Supplied entries>

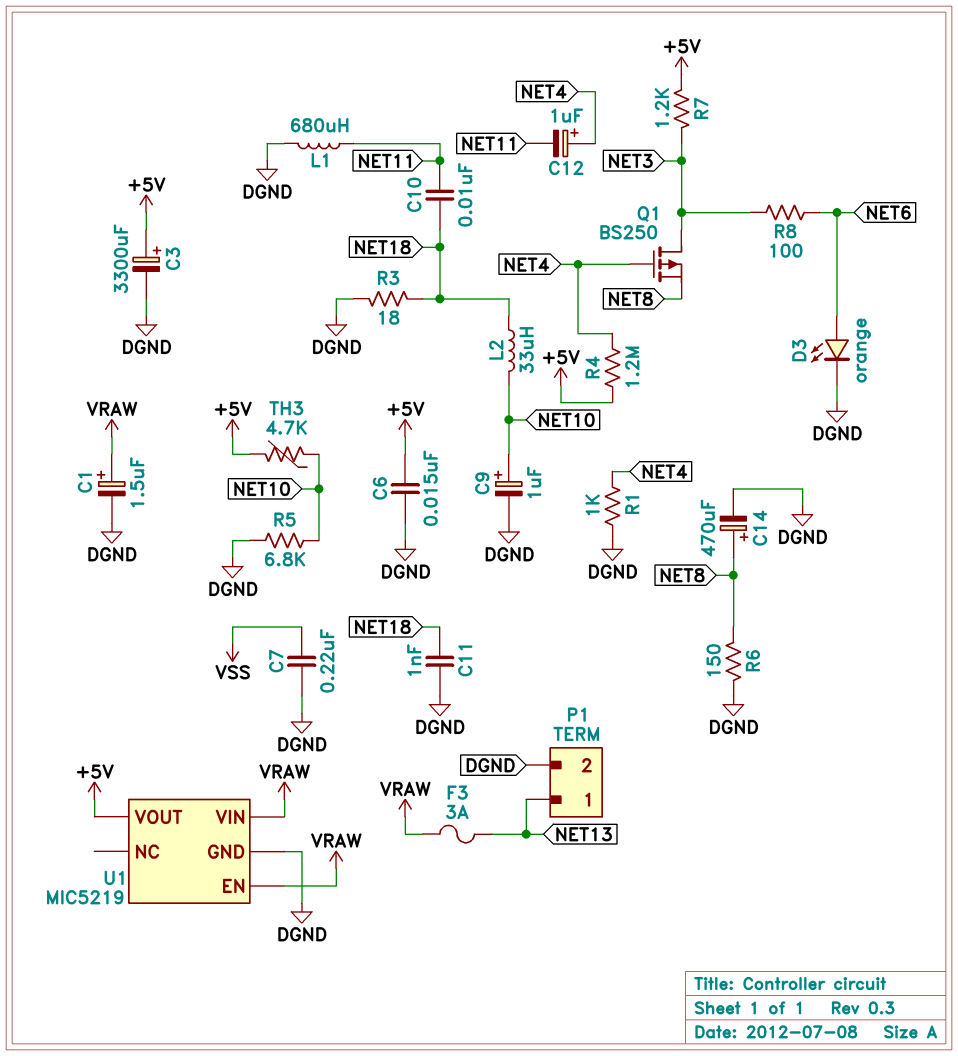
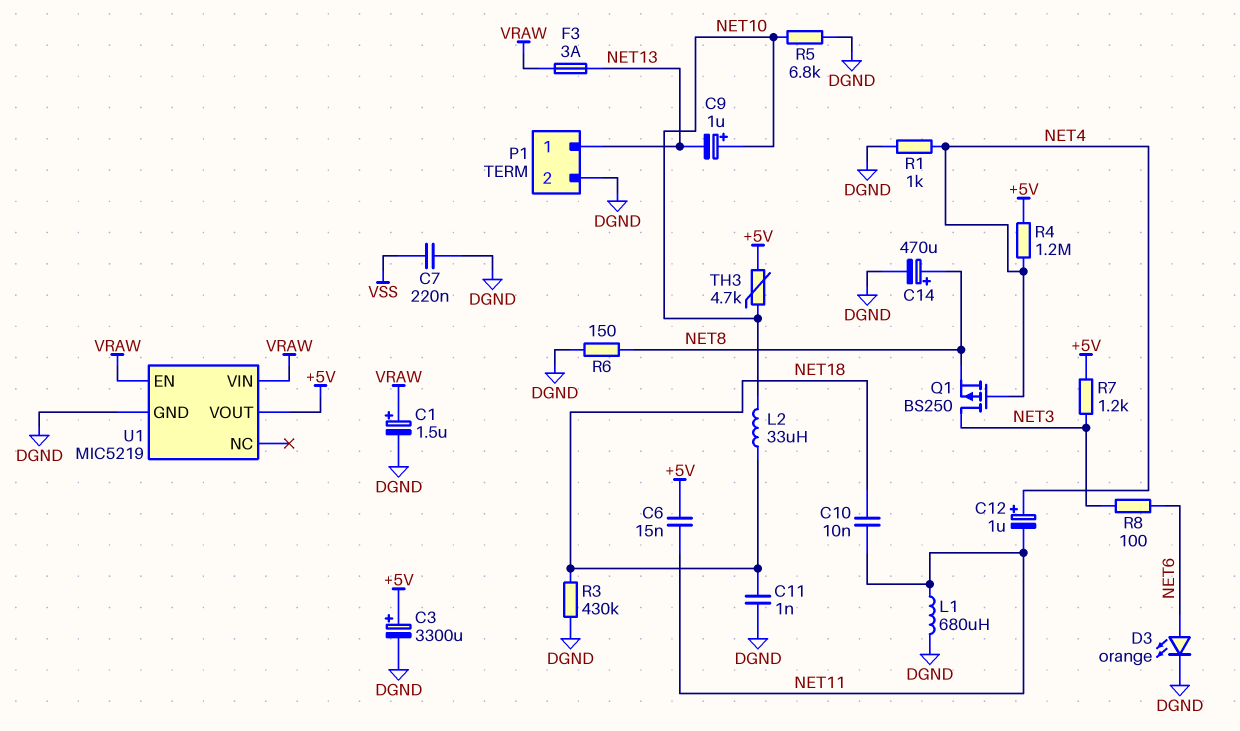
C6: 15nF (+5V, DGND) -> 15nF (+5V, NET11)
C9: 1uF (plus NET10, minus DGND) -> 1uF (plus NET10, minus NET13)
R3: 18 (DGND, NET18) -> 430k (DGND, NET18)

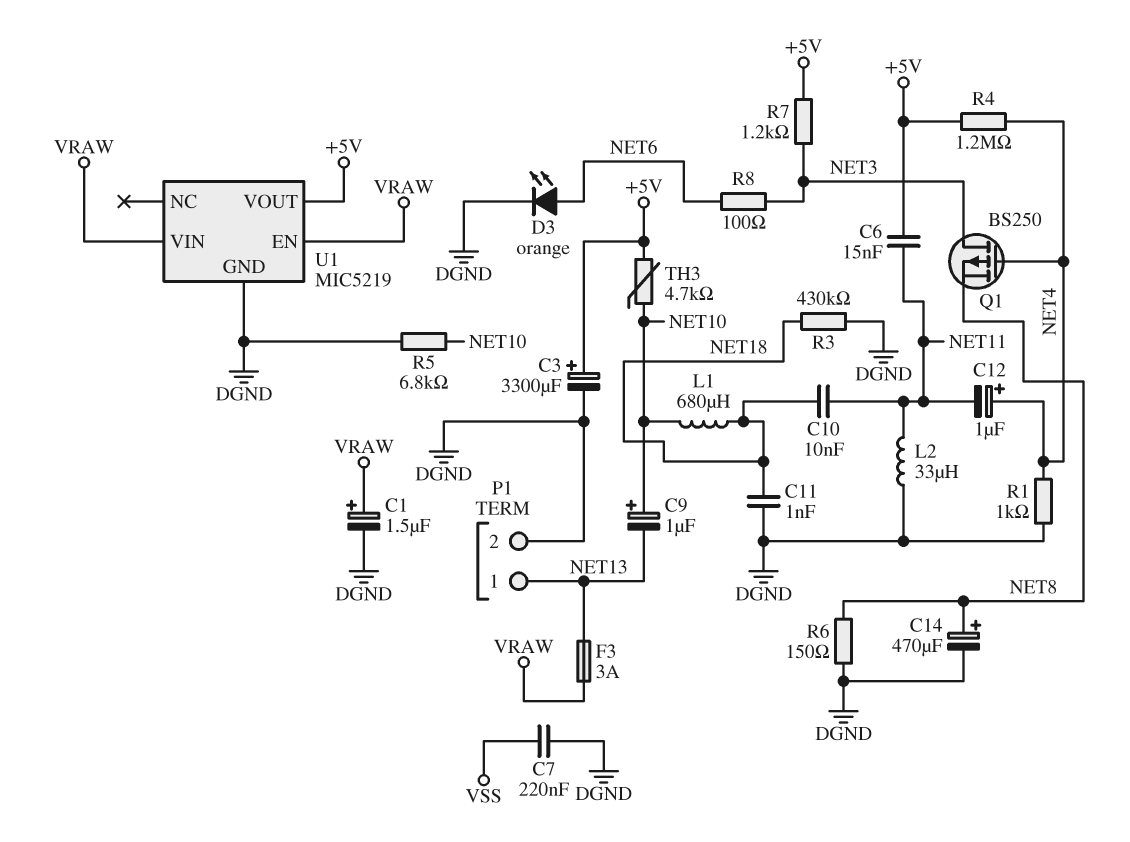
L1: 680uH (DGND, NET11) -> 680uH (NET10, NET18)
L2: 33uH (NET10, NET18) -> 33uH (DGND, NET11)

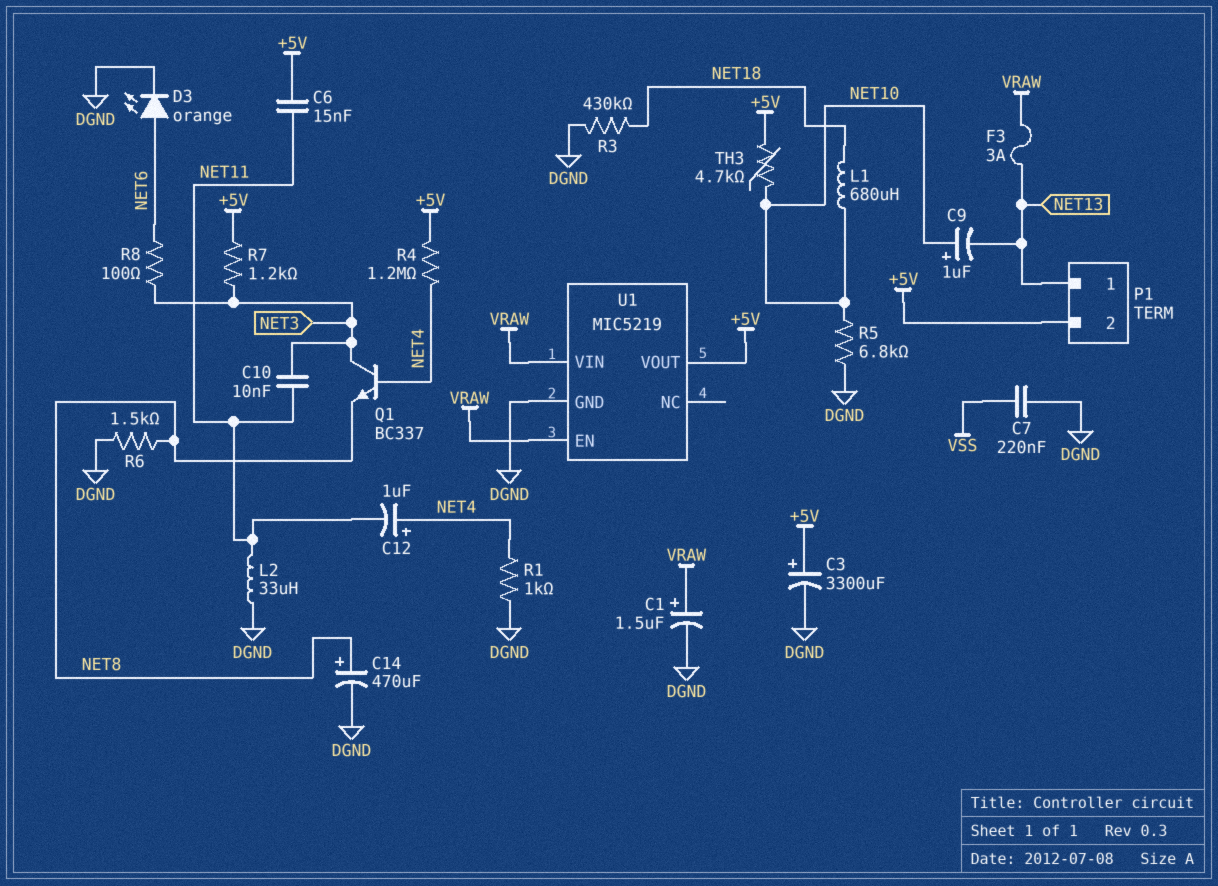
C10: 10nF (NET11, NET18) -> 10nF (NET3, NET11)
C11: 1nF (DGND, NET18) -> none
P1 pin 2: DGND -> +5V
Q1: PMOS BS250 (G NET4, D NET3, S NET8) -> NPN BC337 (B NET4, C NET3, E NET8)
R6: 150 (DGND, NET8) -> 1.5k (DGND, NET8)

Assignment> The expected result is the complete listing above, printed exactly, with no pictures.

Task result>
C6: 15nF (+5V, DGND) -> 15nF (+5V, NET11)
C9: 1uF (plus NET10, minus DGND) -> 1uF (plus NET10, minus NET13)
R3: 18 (DGND, NET18) -> 430k (DGND, NET18)

L1: 680uH (DGND, NET11) -> 680uH (NET10, NET18)
L2: 33uH (NET10, NET18) -> 33uH (DGND, NET11)

C10: 10nF (NET11, NET18) -> 10nF (NET3, NET11)
C11: 1nF (DGND, NET18) -> none
P1 pin 2: DGND -> +5V
Q1: PMOS BS250 (G NET4, D NET3, S NET8) -> NPN BC337 (B NET4, C NET3, E NET8)
R6: 150 (DGND, NET8) -> 1.5k (DGND, NET8)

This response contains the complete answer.